## Stated exercise
Pull out every line in the items below that contains the word "kern".

## Supplied data
....................

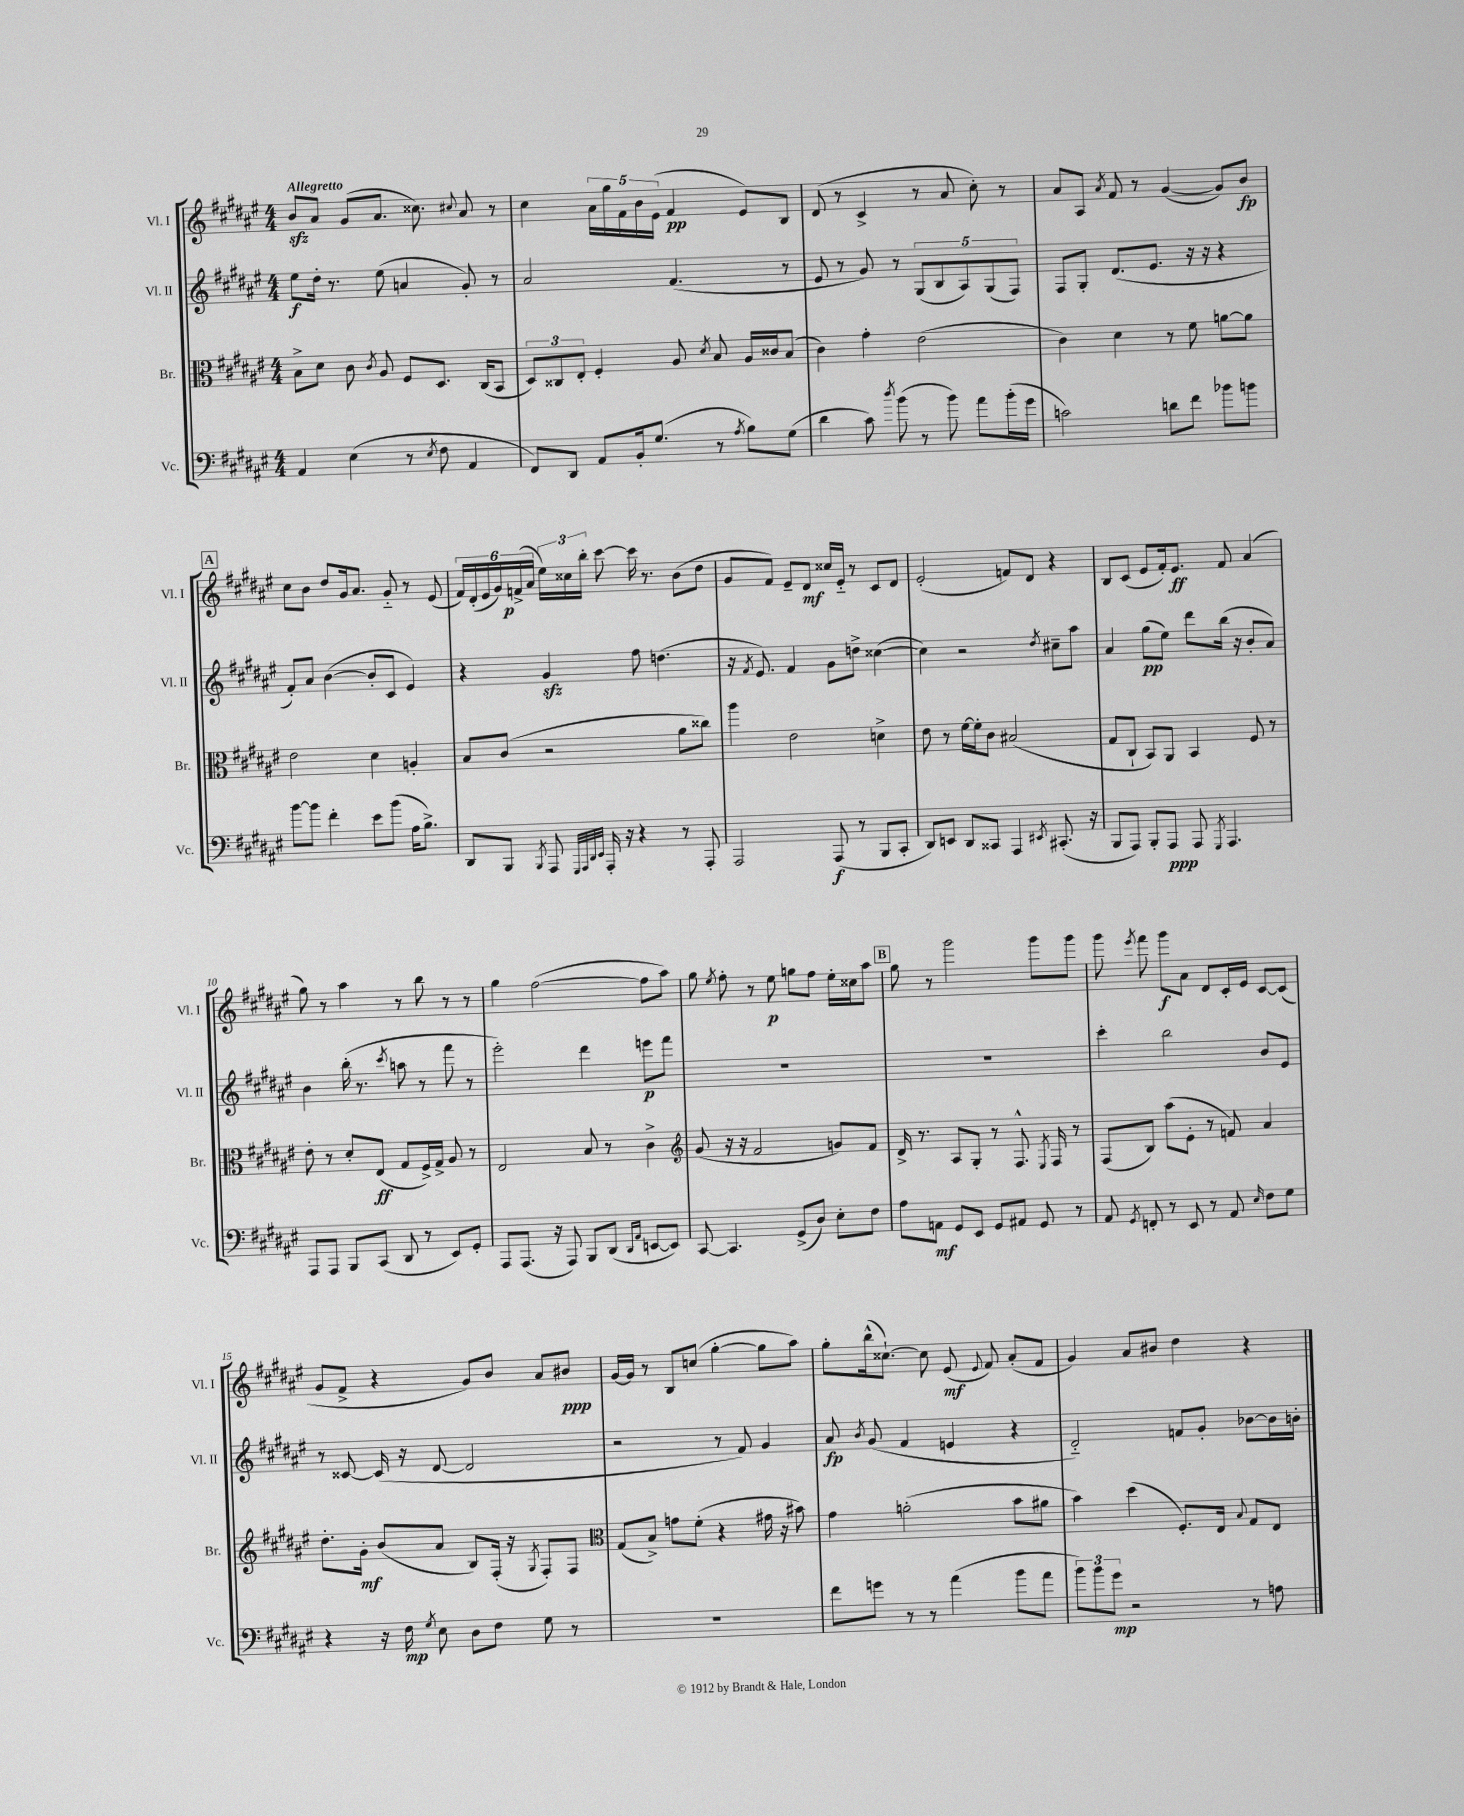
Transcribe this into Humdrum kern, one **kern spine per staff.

**kern	**kern	**kern	**kern
*staff4	*staff3	*staff2	*staff1
*clefF4	*clefC3	*clefG2	*clefG2
*k[f#c#g#d#a#e#]	*k[f#c#g#d#a#e#]	*k[f#c#g#d#a#e#]	*k[f#c#g#d#a#e#]
*M4/4	*M4/4	*M4/4	*M4/4
4AA#	8B^	8ee#	8b
.	8d#	16dd#'	8a#
.	.	8.r	.
(4E#	8c#	.	(8g#
.	8qc#	.	.
.	8A#	(8ee#	8.a#
8r	8F#	4a	.
.	.	.	8.cc##)
8qE#	.	.	.
8F#	8.D#	.	.
.	.	.	8qqcc#
4AA#	.	8g#')	8a#
.	(16C#	.	.
.	8BB	8r	8r
=	=	=	=
8FF#)	12D#)	2a#	4cc#
.	12C##	.	.
8DD#	.	.	.
.	12E#'	.	.
8AA#	4F#'	.	20a#
.	.	.	20gg#
.	.	.	20f#
16BB'	.	.	.
.	.	.	20b
(8.G#	.	.	.
.	.	.	(20e#
.	8A#	(4.f#	4f#
.	8qd#	.	.
8r	8B	.	.
8qA#	.	.	.
8B)	16A#	.	8e#)
.	16c##	.	.
(8G#	(8B	8r	8B
=	=	=	=
4d#	4c#)	8e#	(8d#
.	.	8r	8r
8c#)	4g#'	8g#)	4c#^
8qdd#	.	.	.
(8b	.	8r	.
8r	(2e#	(10G#	8r
.	.	10B	.
8b)	.	.	8a#
.	.	10A#)	.
8a#	.	.	8cc#')
.	.	(10G#	.
(16b'	.	.	8r
.	.	10F#)	.
16g#	.	.	.
=	=	=	=
2c)	4c#)	8F#	8a#
.	.	8G#'	8A#
.	.	.	8qa#
.	4d#	(8.d#	8f#
.	.	.	8r
.	.	8.e#	.
8d	8r	.	([4g#
8f#	8f#	16r	.
.	.	16r	.
8b-	[8a	4r	8g#])
8b	8a]	.	8b
=	=	=	=
[8b	2e#	8f#')	8cc#
8b]	.	8a#	8b
4f#'	.	([4b	8dd#
.	.	.	16g#
.	.	.	8.a#
8e#	4d#	8b']	.
(8b	.	8c#	8g#'~
16A#	4A'	4e#)	8r
8.B^)	.	.	.
.	.	.	(8e#
=	=	=	=
8DD#	8B	4r	24f#)
.	.	.	(24d#'
.	.	.	24e#
8BBB	(8c#	.	24g#)
.	.	.	(24f^
.	.	.	24a#
8qBBB	.	.	.
8AAA#	2r	4g#	24ee#)
.	.	.	24cc##
.	.	.	24bb'
32qqGGG#	.	.	.
32qqAAA#	.	.	.
32qqDD#	.	.	.
32qqEE#	.	.	.
16AAA#'	.	.	[8ccc#
16r	.	.	.
4r	.	8ff#	16ccc#]
.	.	.	8.r
.	.	(4.dd	.
8r	8a#	.	(8b
8AAA#'	8cc##)	.	8dd#
=	=	=	=
2AAA#	4aa#	16r	8g#
.	.	8qf#	.
.	.	8.e#)	.
.	.	.	8f#)
.	2e#	4f#	8e#~
.	.	.	8d#
(8AAA#	.	8g#	16cc##
.	.	.	16e#'~
8r	.	8dd^	8r
8BBB	4d^	([4cc##	8c#
8CC#'	.	.	8d#
=	=	=	=
8DD#)	8e#	4cc##])	(2e#'
8EE	8r	.	.
8DD#	[16f#	2r	.
.	16f#']	.	.
8CC##	8c#	.	.
4AAA#	(2B#	.	8f)
.	.	.	8d#
8qEE#	.	8qdd#	.
(8.CC#'	.	8cc#~	4r
.	.	8aa#	.
16r	.	.	.
=	=	=	=
8BBB	8G#	4a#	8B
8AAA#)	8C#`	.	(8c#
8BBB'	8BB)	(8gg#	8e#
8AAA#	8AA#	8ee#)	16f#')
.	.	.	8.e#
8AAA#	4BB	8ddd#	.
8qGGG#	.	.	.
4.AAA#	.	(16bb	8f#
.	.	16r	.
.	8F#	8b'	(4a#
.	8r	8a#)	.
=	=	=	=
8AAA#	8e#'	4b	8gg#)
8AAA#	8r	.	8r
8BBB	8d#'	(16bb'	4aa#
.	.	8.r	.
(8CC#	(8E#	.	.
.	.	8qccc#	.
8DD#	8G#	8aa	8r
8r	16F#^)	8r	8bb
.	16G#^	.	.
8EE#)	8A#	8fff#	8r
8GG#'	8r	8r	8r
=	=	=	=
8AAA#	2E#	2eee#')	4gg#
(8.AAA#	.	.	.
.	.	.	([2ff#
16r	.	.	.
8AAA#)	.	.	.
8BBB	8B	4ddd#	.
(8DD#	8r	.	.
16qqDD#	.	.	.
16qqAA#	.	.	.
[8EE	4c#^	8eee	8ff#]
8EE])	.	8fff#	8aa#)
=	=	=	=
*	*clefG2	*	*
[8CC#	(8g#	1r	8gg#
.	.	.	8qee#
4.CC#]	16r	.	8ff#'
.	16r	.	.
.	2f#	.	8r
.	.	.	8ee#
(8GG#^	.	.	8gg
8D#)	.	.	8ff#
8E#'	8g)	.	16ee#'
.	.	.	16cc##
8F#	8f#	.	8aa#
=	=	=	=
8A#	16d#^	1r	8gg#
.	8.r	.	.
8AA	.	.	8r
8GG#	8A#	.	2ggg#
8EE#	8G#'	.	.
8GG#	8r	.	.
8AA#	8.F#^^	.	.
8GG#	.	.	8ggg#
.	8qE#	.	.
.	16F#	.	.
8r	8r	.	8ggg#
=	=	=	=
8AA#	(8F#	4ccc#'	8ggg#
8qGG#	.	.	8qeee#
8FF'	8B)	.	8fff#
8r	(8aa#	2bb	8ggg#
8EE#	8e#'	.	8a#
8r	8r	.	8d#
8AA#	8f)	.	16c#'
.	.	.	16e#
16qqE#	.	.	.
8F#	4a#	8b	[8c#
8G#	.	8e#	(8c#]
=	=	=	=
4r	8.dd#'	8r	8g#
.	.	[8c##	8f#^
.	16g#'	.	.
16r	(8b	(16c##]	4r
16F#	.	16r	.
8qG#	.	.	.
8E#	8a#	[8d#	.
8D#	8B)	2d#]	8g#)
8F#	(16F#'	.	8b
.	16r	.	.
.	8qG#	.	.
8G#	8F#')	.	8a#
8r	8F#	.	8b#
=	=	=	=
*	*clefC3	*	*
1r	(8G#	2r	[16g#
.	.	.	16g#]
.	8B^)	.	8r
.	8g	.	8B
.	(8f#'	.	(8cc
.	4r	8r	[4gg#'
.	.	8f#)	.
.	16g#	4g#	8gg#]
.	16r	.	.
.	8b#)	.	8aa#)
=	=	=	=
8f#	4g#	8a#	8gg#'
.	.	8qb	.
8g	.	(8g#	(16bb^^
.	.	.	[8.cc##`)
8r	(2a'	4f#	.
8r	.	.	8cc##]
(4a#	.	4e	(8e#
.	.	.	8qqe#
.	.	.	8f#)
8b	8b	4r	(8a#'
8a#	8a#	.	8f#
=	=	=	=
12b)	4b)	2d#'~)	4g#)
12b	.	.	.
12g#	.	.	.
2r	(4dd#	.	8a#
.	.	.	8b#
.	8.F#')	8f	4dd#
.	.	8g#'	.
.	16E#	.	.
.	8qqB	.	.
8r	8G#	[8b-	4r
8A	8E#	16b-]	.
.	.	16b'	.
==	==	==	==
*-	*-	*-	*-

....................

## Complete output
Transcribe this into Humdrum kern, one **kern spine per staff.
**kern	**kern	**kern	**kern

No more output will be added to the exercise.